● What you are asked to do:
There is a line containing "T3: NPN 2N3904" in the records below. Repeat it and every line after it, exactly, through the final line, but no pictures.

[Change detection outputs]
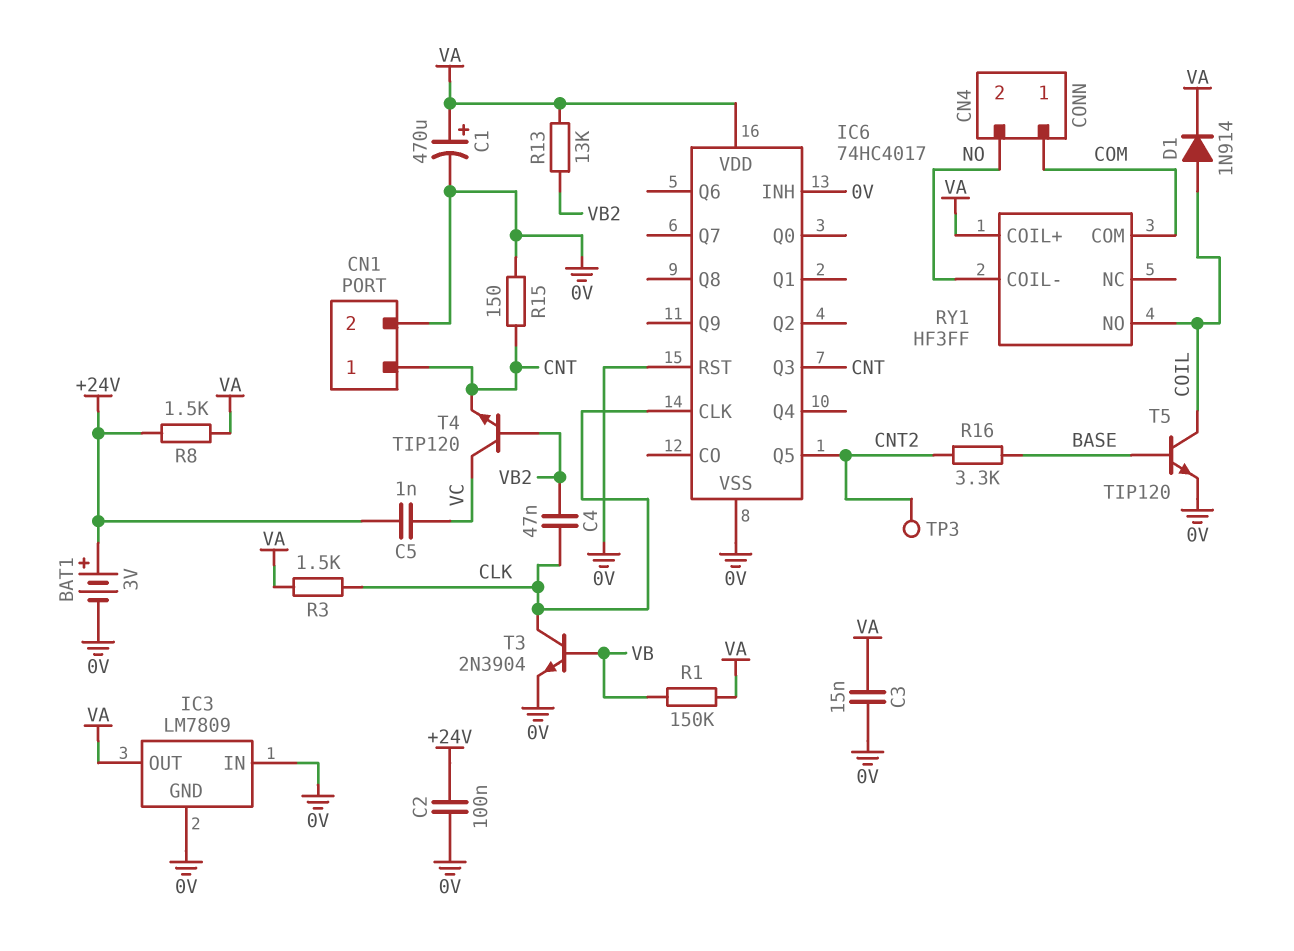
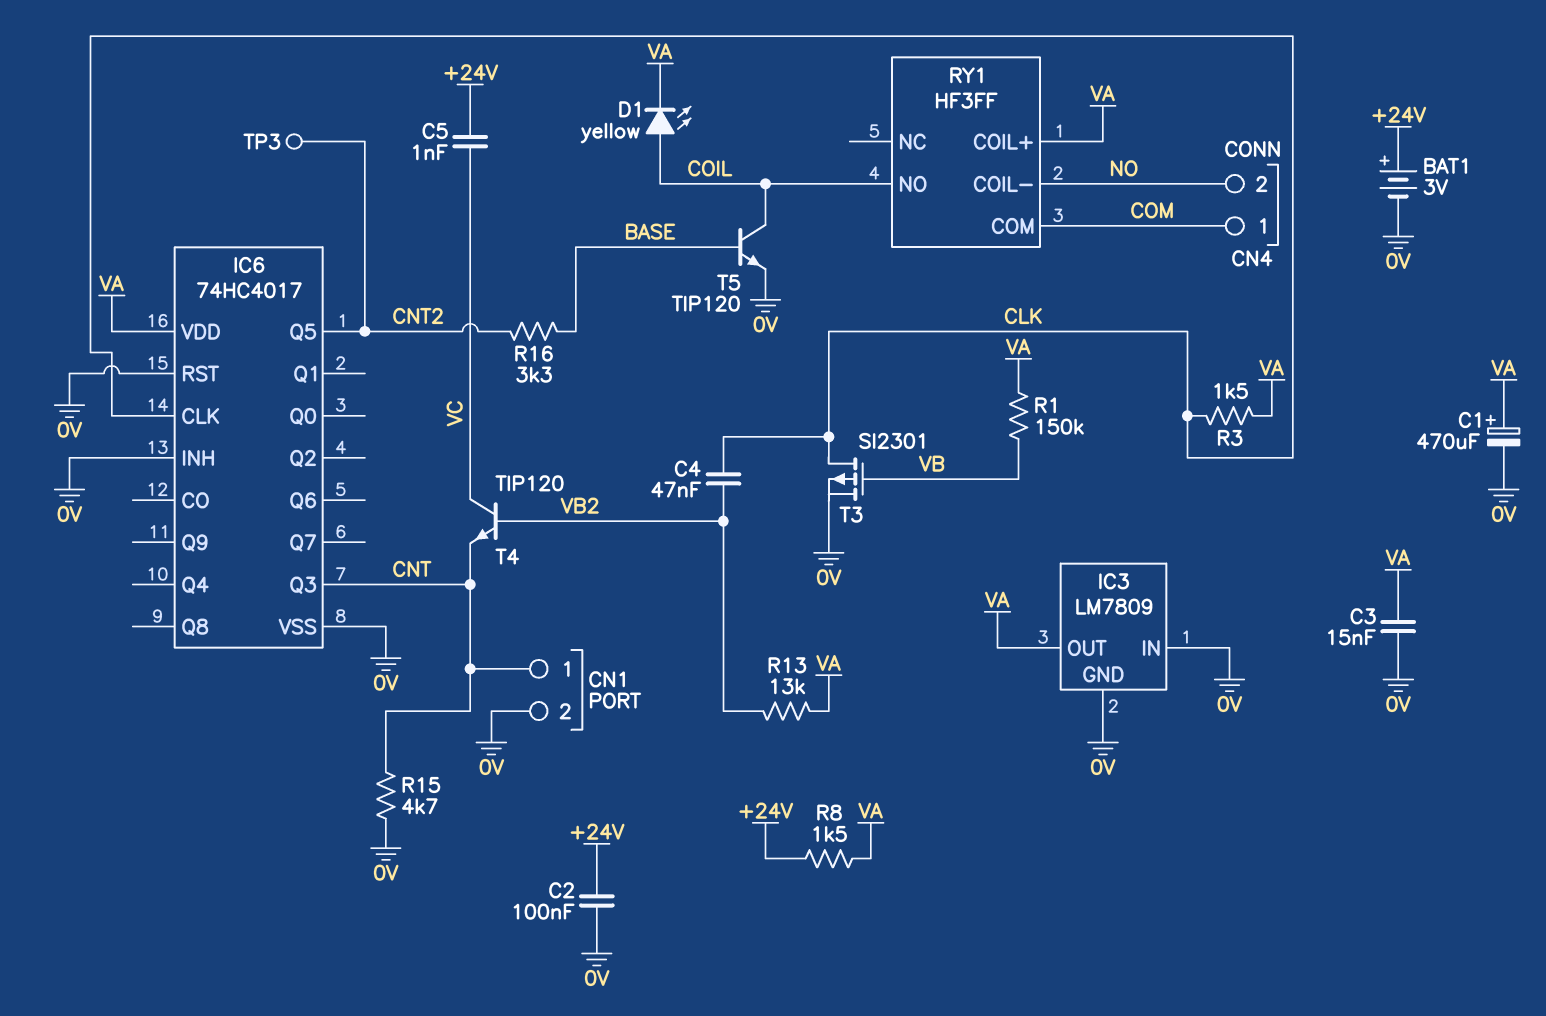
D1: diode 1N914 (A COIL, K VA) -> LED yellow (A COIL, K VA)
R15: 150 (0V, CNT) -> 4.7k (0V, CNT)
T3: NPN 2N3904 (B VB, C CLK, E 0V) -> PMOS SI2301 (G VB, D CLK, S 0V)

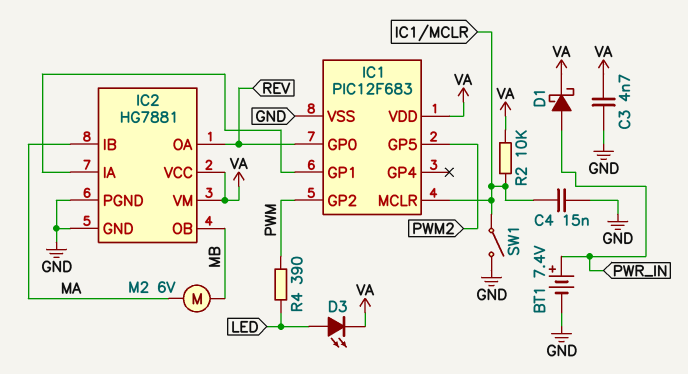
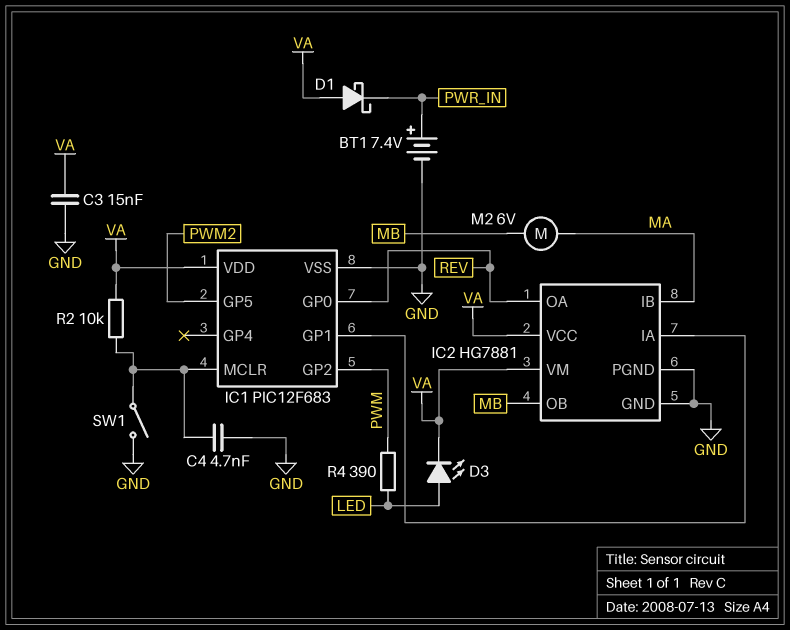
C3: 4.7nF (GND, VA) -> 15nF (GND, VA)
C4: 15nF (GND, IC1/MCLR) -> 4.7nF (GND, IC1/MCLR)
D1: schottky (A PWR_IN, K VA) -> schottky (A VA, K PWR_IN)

● Reply:
T3: NPN 2N3904 (B VB, C CLK, E 0V) -> PMOS SI2301 (G VB, D CLK, S 0V)

C3: 4.7nF (GND, VA) -> 15nF (GND, VA)
C4: 15nF (GND, IC1/MCLR) -> 4.7nF (GND, IC1/MCLR)
D1: schottky (A PWR_IN, K VA) -> schottky (A VA, K PWR_IN)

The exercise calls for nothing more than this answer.